Assignment: For the listing below, return the line containing "green traffic cone: 2 -> 1", the line containing "grey gift: 13 -> 9", and all lines in between, exactly as written and nothing else.

Data records:
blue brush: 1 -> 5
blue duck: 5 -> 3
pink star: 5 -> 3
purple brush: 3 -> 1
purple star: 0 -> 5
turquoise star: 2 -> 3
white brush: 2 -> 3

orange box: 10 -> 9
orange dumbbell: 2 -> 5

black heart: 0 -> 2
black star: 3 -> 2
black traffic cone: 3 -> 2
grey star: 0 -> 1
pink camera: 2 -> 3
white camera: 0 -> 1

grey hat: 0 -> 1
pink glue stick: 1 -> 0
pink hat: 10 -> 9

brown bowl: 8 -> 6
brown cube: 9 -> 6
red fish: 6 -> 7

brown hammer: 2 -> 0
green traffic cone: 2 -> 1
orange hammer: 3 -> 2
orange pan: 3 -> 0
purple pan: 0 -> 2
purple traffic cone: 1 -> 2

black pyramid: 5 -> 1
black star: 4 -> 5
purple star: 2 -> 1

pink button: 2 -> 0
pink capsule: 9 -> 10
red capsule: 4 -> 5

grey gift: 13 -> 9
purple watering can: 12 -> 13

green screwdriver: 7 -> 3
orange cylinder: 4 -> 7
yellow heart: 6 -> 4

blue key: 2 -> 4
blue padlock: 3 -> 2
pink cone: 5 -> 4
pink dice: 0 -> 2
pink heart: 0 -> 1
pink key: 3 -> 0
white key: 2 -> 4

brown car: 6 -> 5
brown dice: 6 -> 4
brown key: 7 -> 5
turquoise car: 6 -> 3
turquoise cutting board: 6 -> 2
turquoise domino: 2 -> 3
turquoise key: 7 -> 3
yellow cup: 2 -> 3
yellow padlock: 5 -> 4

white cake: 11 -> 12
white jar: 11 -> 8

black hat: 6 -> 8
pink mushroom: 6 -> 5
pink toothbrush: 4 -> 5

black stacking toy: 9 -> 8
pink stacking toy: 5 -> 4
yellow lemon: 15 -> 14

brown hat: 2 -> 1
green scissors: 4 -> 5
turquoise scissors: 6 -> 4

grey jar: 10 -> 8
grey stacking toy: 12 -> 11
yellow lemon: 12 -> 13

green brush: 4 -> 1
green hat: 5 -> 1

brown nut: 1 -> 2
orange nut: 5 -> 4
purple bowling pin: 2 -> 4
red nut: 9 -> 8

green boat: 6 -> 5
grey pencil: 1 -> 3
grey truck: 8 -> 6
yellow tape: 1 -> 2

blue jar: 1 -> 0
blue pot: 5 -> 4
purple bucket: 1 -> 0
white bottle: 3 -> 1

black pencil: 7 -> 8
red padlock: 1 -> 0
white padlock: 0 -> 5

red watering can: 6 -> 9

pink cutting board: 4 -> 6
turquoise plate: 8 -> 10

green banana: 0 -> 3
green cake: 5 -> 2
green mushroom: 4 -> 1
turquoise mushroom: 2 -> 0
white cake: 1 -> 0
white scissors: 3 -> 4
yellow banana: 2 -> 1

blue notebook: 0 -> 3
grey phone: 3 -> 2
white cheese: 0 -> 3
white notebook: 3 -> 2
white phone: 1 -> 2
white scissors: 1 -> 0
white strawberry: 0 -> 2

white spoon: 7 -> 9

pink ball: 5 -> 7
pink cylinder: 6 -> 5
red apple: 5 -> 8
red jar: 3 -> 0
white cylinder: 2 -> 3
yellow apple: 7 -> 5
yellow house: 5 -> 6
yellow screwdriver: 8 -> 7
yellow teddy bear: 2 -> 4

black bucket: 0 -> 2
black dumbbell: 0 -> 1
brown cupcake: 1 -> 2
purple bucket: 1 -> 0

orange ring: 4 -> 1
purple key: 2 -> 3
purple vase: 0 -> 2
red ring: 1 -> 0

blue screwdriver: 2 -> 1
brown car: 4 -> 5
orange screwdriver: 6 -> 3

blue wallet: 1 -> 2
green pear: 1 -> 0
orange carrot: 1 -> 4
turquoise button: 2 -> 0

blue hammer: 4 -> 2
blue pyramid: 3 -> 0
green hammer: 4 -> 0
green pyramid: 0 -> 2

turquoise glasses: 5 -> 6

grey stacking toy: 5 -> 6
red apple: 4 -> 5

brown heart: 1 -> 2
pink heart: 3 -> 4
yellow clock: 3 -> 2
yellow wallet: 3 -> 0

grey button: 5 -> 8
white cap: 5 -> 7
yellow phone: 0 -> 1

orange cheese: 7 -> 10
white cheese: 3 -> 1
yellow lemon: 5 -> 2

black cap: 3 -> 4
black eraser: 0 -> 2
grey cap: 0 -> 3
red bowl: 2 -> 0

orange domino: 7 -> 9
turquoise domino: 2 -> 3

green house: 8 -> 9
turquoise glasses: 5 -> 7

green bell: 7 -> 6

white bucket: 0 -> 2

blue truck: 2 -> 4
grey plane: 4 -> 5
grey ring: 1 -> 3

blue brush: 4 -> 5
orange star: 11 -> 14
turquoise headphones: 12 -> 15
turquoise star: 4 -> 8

Response to the task:
green traffic cone: 2 -> 1
orange hammer: 3 -> 2
orange pan: 3 -> 0
purple pan: 0 -> 2
purple traffic cone: 1 -> 2

black pyramid: 5 -> 1
black star: 4 -> 5
purple star: 2 -> 1

pink button: 2 -> 0
pink capsule: 9 -> 10
red capsule: 4 -> 5

grey gift: 13 -> 9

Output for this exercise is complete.